# Activity
Write out the lines of the material below exactly, beginning at the line with "gray trapezoid: (86, 131)" and stopping after the line with "black rectangle: (151, 278)", and leave out the pictures.

▬▬▬▬▬▬

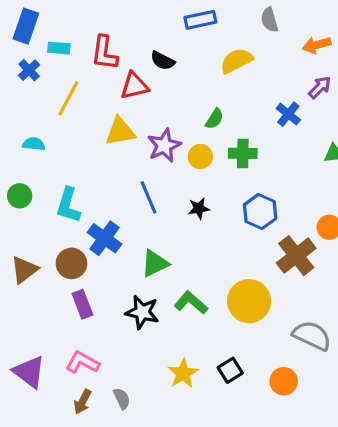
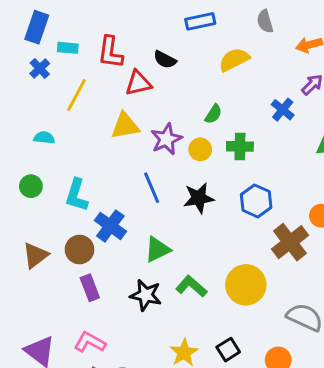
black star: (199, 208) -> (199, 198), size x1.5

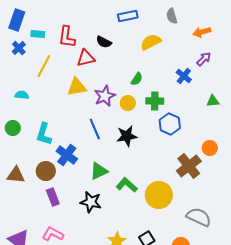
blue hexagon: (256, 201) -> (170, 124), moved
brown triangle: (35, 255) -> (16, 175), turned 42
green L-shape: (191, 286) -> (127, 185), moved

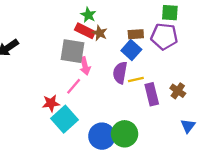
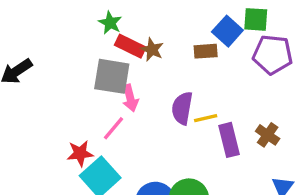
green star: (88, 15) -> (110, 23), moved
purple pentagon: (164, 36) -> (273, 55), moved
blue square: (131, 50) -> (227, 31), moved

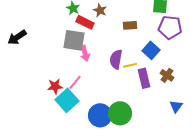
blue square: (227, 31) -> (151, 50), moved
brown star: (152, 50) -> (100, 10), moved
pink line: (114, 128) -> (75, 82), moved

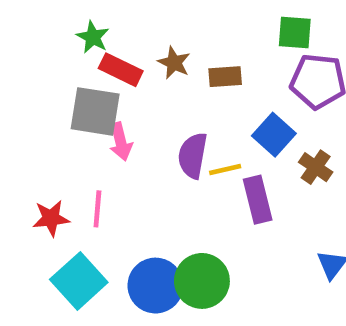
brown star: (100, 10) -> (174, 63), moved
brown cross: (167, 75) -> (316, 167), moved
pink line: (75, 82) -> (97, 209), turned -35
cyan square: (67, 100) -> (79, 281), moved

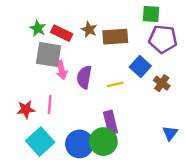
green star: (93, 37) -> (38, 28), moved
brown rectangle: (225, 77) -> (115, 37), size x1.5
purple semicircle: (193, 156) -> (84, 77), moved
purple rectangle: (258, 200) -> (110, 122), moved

▬▬▬▬▬▬

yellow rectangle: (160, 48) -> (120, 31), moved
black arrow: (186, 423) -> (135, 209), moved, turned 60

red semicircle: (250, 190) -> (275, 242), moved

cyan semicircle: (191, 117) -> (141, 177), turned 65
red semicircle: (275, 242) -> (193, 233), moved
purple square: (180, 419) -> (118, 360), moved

▬▬▬▬▬▬

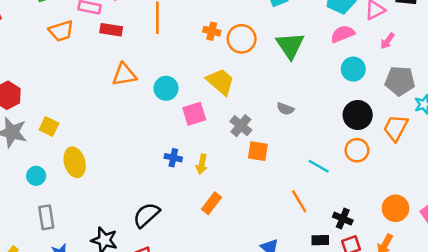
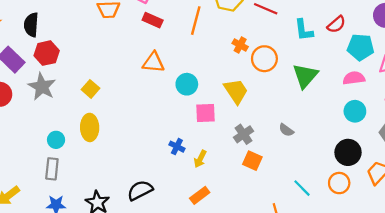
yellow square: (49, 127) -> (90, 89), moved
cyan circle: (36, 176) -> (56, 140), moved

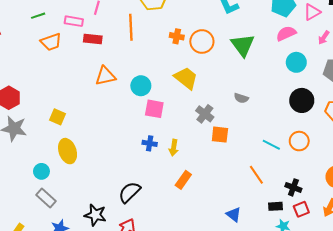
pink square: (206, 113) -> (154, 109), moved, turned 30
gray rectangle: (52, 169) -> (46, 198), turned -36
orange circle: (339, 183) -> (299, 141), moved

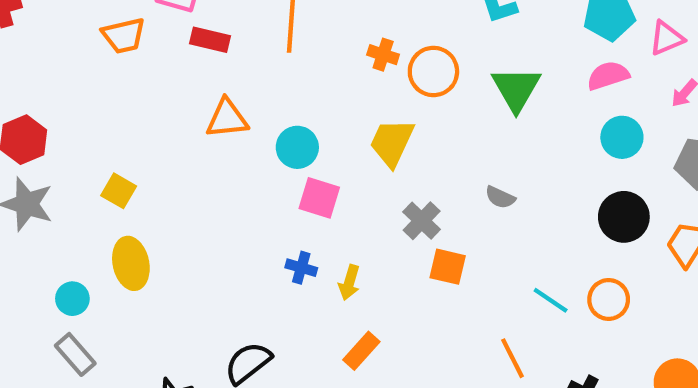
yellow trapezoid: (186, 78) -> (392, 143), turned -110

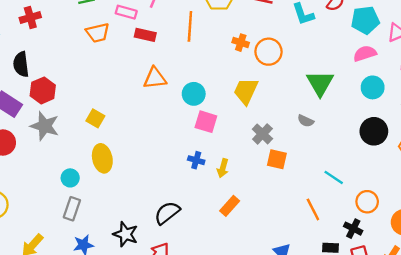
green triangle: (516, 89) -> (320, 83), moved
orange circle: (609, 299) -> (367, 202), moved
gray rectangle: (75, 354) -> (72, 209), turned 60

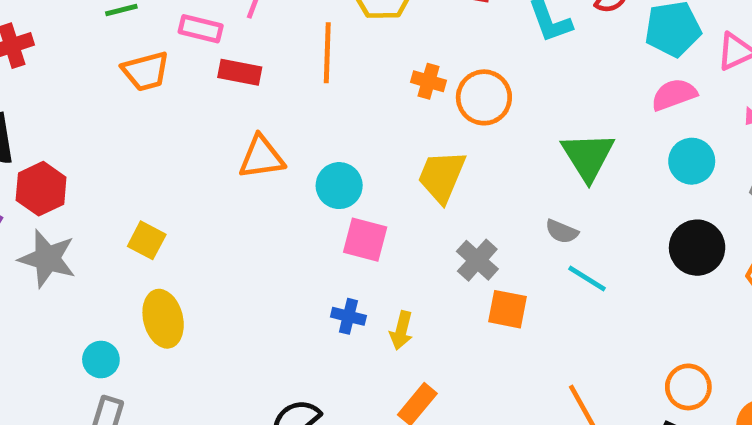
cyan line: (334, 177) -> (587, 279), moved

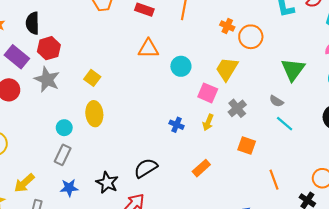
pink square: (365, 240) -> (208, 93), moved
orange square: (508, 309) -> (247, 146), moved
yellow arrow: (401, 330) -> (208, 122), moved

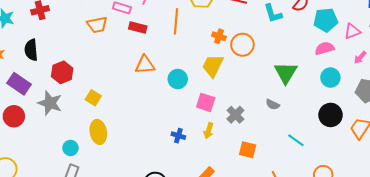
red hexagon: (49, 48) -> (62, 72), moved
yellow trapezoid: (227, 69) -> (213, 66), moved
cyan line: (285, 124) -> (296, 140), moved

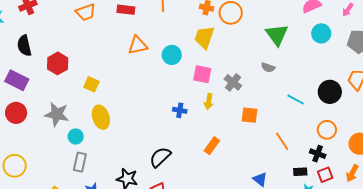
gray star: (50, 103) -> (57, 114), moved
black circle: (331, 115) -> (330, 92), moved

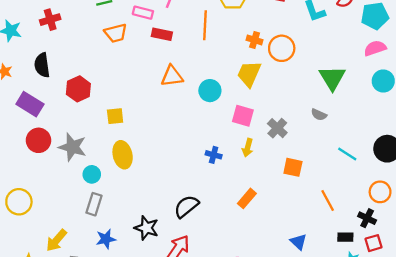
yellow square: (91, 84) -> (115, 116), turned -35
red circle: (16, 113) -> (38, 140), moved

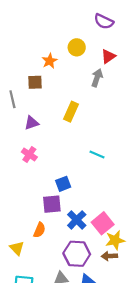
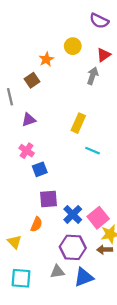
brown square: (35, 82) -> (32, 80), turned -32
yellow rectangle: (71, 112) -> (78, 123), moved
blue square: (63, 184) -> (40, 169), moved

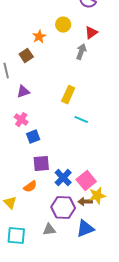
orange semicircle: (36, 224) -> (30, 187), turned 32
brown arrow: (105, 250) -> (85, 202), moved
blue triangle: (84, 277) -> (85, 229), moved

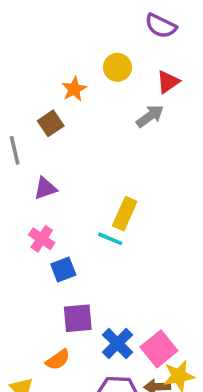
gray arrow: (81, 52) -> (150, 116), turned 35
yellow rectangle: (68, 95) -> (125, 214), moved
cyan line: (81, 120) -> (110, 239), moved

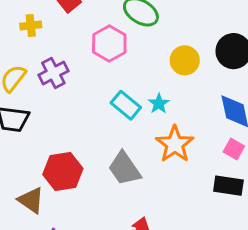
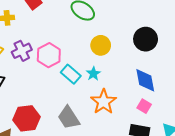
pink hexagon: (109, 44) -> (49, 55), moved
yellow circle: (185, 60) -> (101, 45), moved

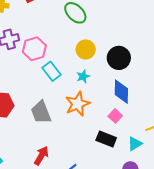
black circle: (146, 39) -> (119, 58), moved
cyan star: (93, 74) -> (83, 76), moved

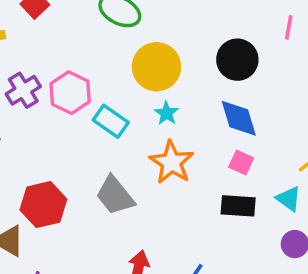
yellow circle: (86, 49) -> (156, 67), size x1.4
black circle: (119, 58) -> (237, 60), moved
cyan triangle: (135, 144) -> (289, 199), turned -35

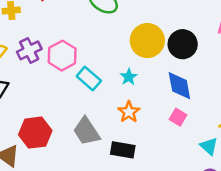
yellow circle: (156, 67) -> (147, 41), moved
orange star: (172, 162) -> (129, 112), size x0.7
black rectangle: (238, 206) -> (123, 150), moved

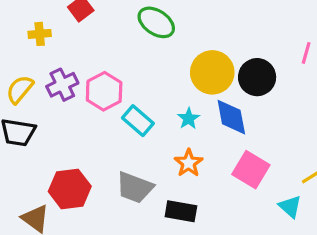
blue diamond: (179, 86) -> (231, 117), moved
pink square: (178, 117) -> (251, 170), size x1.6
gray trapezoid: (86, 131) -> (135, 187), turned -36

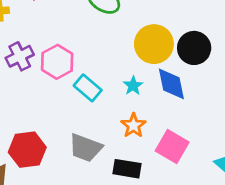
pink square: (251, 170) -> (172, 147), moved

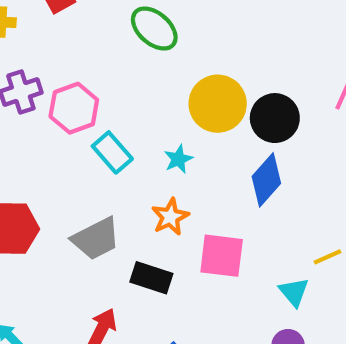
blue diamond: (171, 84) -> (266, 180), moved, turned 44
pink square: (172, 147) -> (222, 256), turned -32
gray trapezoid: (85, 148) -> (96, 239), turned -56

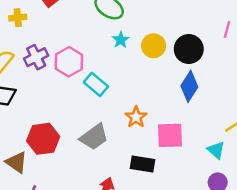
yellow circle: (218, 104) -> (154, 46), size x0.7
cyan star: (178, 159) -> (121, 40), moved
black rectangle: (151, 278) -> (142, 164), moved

▬▬▬▬▬▬

# Output below
gray trapezoid: (86, 131) -> (135, 187), turned -36

pink square: (251, 170) -> (172, 147), moved

blue diamond: (171, 84) -> (266, 180), moved, turned 44
pink square: (172, 147) -> (222, 256), turned -32
gray trapezoid: (85, 148) -> (96, 239), turned -56

yellow circle: (218, 104) -> (154, 46), size x0.7
cyan star: (178, 159) -> (121, 40), moved
black rectangle: (151, 278) -> (142, 164), moved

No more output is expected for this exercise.